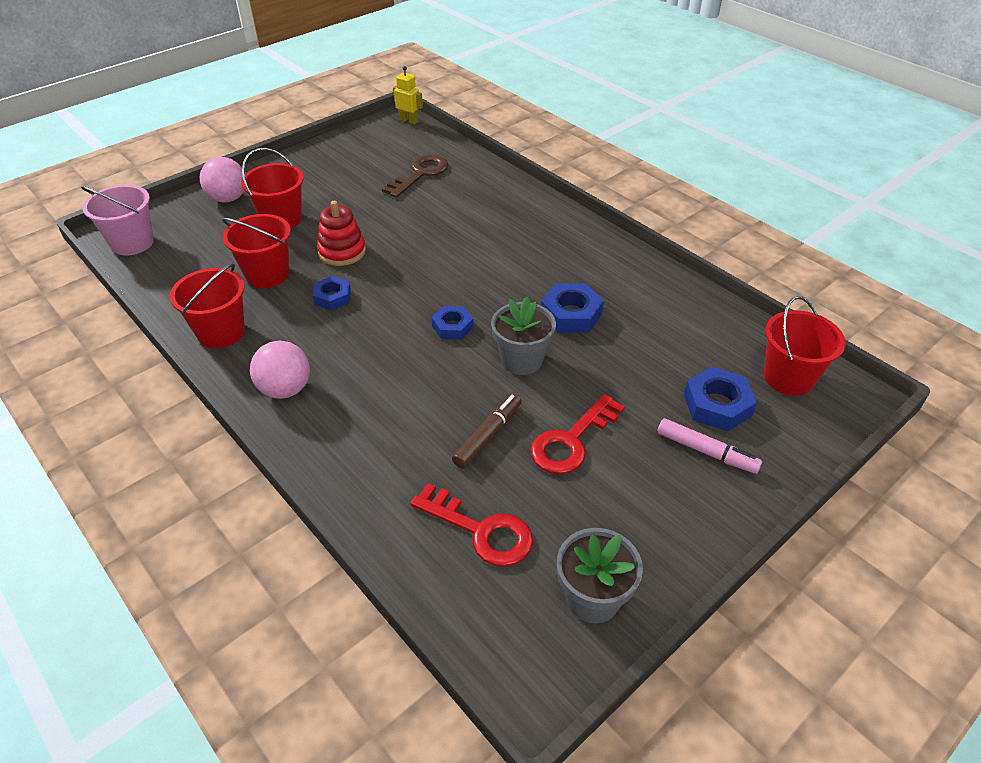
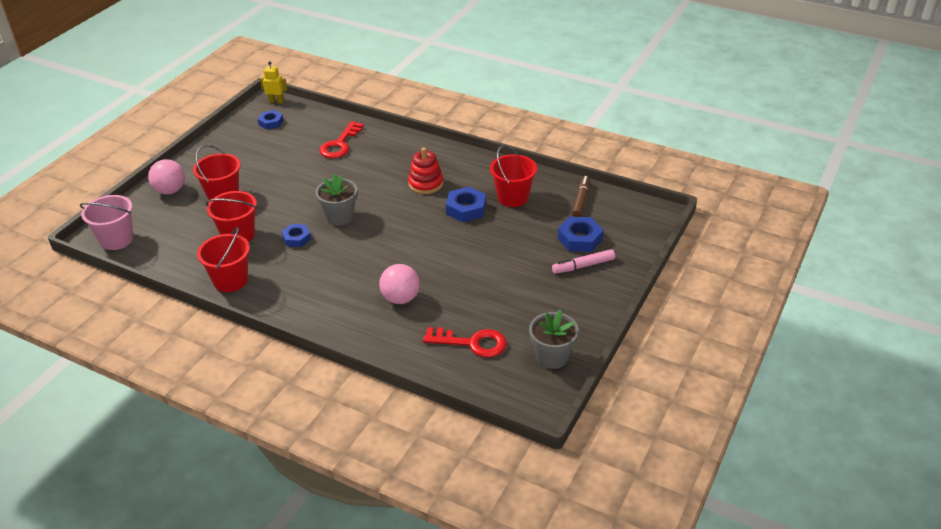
camera: 20 degrees left, 5 degrees down
pink ball [250,341,310,399] -> pink ball moved to [379,264,420,304]
red stacking toy [317,201,366,266] -> red stacking toy moved to [408,148,443,194]
brown key [382,154,448,198] -> none
blue nut [432,306,474,339] -> blue nut moved to [258,110,284,130]
brown marker [452,394,522,469] -> brown marker moved to [572,176,590,217]
grey flower pot [491,297,556,375] -> grey flower pot moved to [316,174,357,226]
red key [530,394,625,474] -> red key moved to [319,121,364,158]
pink marker [657,418,762,474] -> pink marker turned 150 degrees clockwise [552,249,615,274]
red bucket [764,296,846,396] -> red bucket moved to [490,145,537,207]

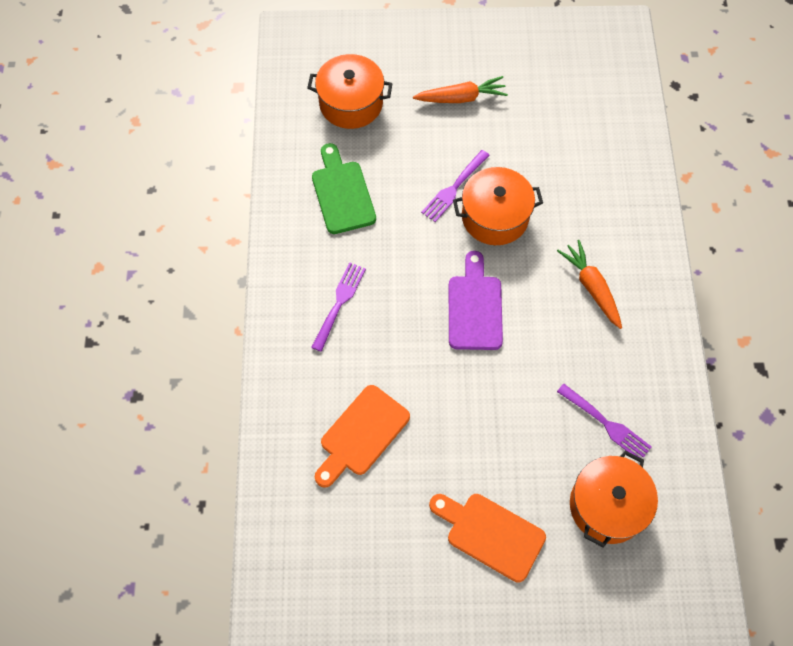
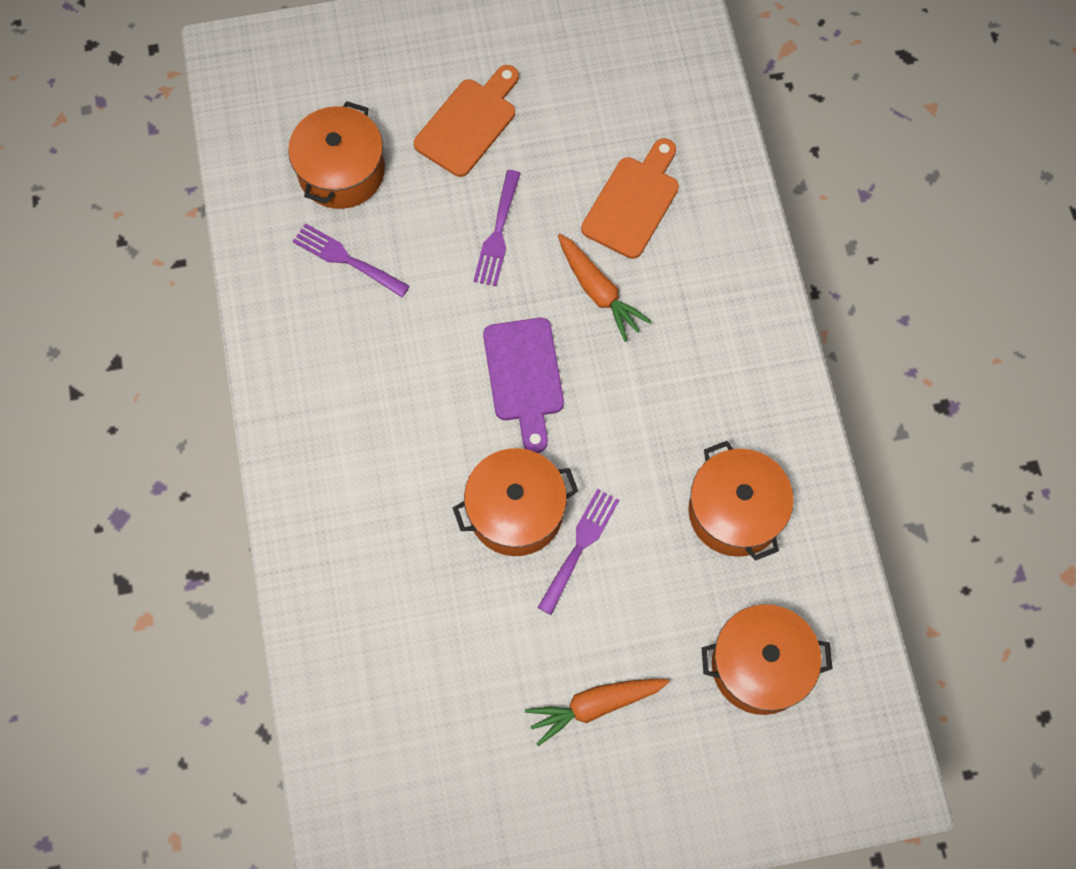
camera: 170 degrees right, 5 degrees up
purple fork [311,262,366,352] -> purple fork moved to [473,170,521,286]
green cutting board [312,143,376,234] -> orange pot [689,441,794,561]
orange cutting board [429,494,546,583] -> orange cutting board turned 75 degrees counterclockwise [414,65,519,177]
orange carrot [557,240,622,329] -> orange carrot moved to [558,234,652,342]

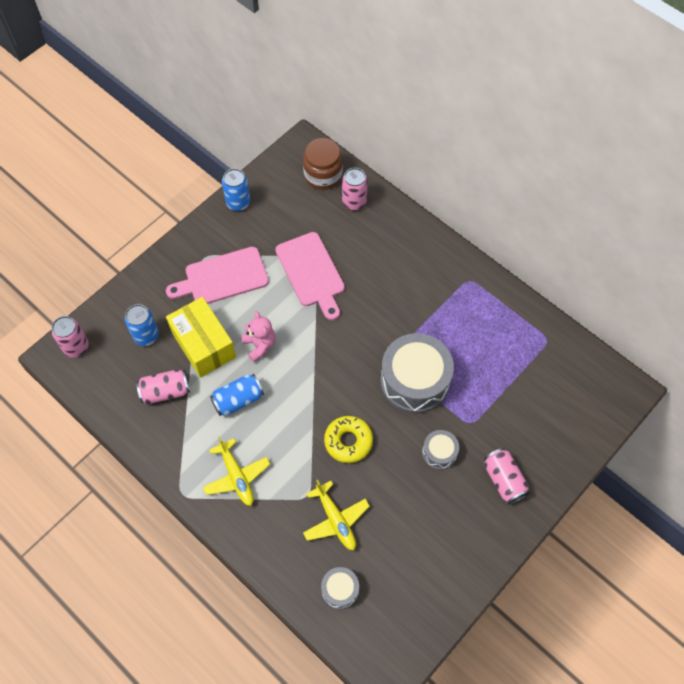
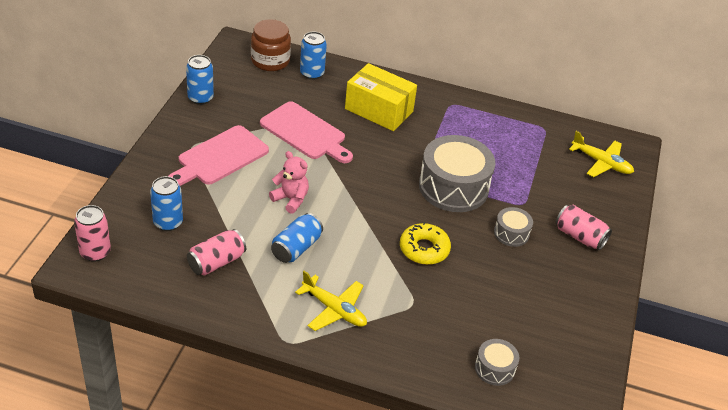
camera: 30 degrees left, 20 degrees down
yellow box [166,297,236,378] -> yellow box moved to [345,63,417,131]
yellow plane [303,480,370,550] -> yellow plane moved to [569,131,634,177]
pink can [342,168,368,210] -> blue can [300,32,327,80]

▸ PROBLEM REQUIREMENTS: Copy the listing above verbatim, leaving out pictures.

▸ THE ANSWER:
camera: 20 degrees left, 5 degrees down
pink ball [250,341,310,399] -> pink ball moved to [379,264,420,304]
red stacking toy [317,201,366,266] -> red stacking toy moved to [408,148,443,194]
brown key [382,154,448,198] -> none
blue nut [432,306,474,339] -> blue nut moved to [258,110,284,130]
brown marker [452,394,522,469] -> brown marker moved to [572,176,590,217]
grey flower pot [491,297,556,375] -> grey flower pot moved to [316,174,357,226]
red key [530,394,625,474] -> red key moved to [319,121,364,158]
pink marker [657,418,762,474] -> pink marker turned 150 degrees clockwise [552,249,615,274]
red bucket [764,296,846,396] -> red bucket moved to [490,145,537,207]

camera: 170 degrees right, 5 degrees up
purple fork [311,262,366,352] -> purple fork moved to [473,170,521,286]
green cutting board [312,143,376,234] -> orange pot [689,441,794,561]
orange cutting board [429,494,546,583] -> orange cutting board turned 75 degrees counterclockwise [414,65,519,177]
orange carrot [557,240,622,329] -> orange carrot moved to [558,234,652,342]

camera: 30 degrees left, 20 degrees down
yellow box [166,297,236,378] -> yellow box moved to [345,63,417,131]
yellow plane [303,480,370,550] -> yellow plane moved to [569,131,634,177]
pink can [342,168,368,210] -> blue can [300,32,327,80]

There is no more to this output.